### Source data
..............................
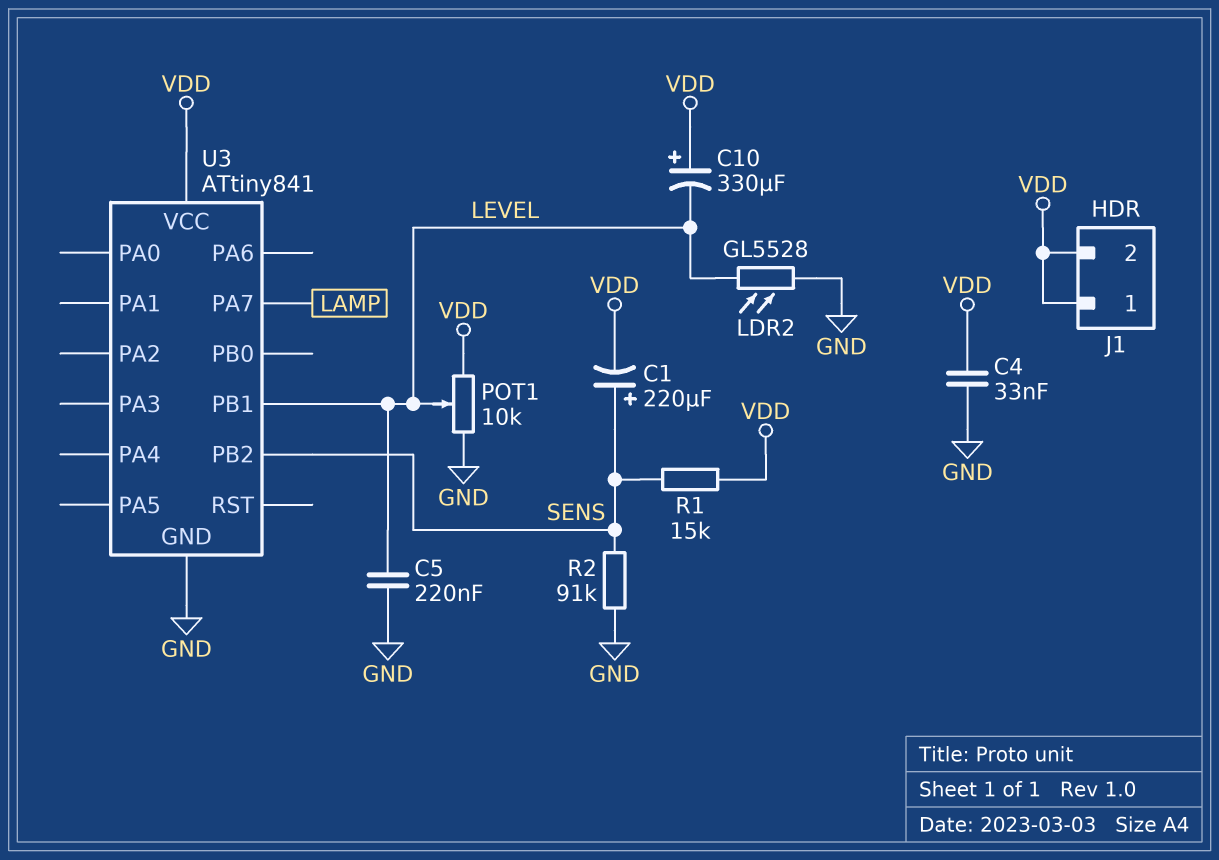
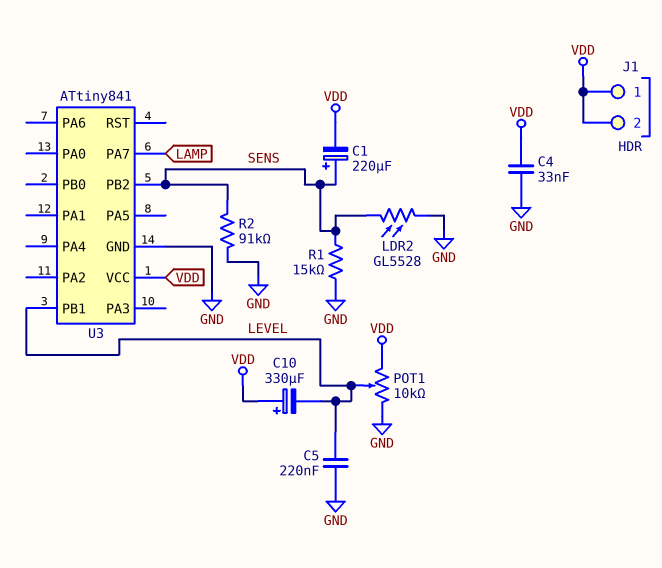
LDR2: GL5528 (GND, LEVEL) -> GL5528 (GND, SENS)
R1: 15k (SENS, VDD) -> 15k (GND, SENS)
..............................
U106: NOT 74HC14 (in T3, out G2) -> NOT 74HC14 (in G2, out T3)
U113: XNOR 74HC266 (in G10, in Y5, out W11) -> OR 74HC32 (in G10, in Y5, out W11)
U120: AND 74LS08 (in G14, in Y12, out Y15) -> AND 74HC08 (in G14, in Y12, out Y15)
..............................
### Exercise directions
The lines above from the one containing "U106: NOT 74HC14" through the one containing "U120: AND 74LS08" are to be set down exactly, and no others.

### Written solution
U106: NOT 74HC14 (in T3, out G2) -> NOT 74HC14 (in G2, out T3)
U113: XNOR 74HC266 (in G10, in Y5, out W11) -> OR 74HC32 (in G10, in Y5, out W11)
U120: AND 74LS08 (in G14, in Y12, out Y15) -> AND 74HC08 (in G14, in Y12, out Y15)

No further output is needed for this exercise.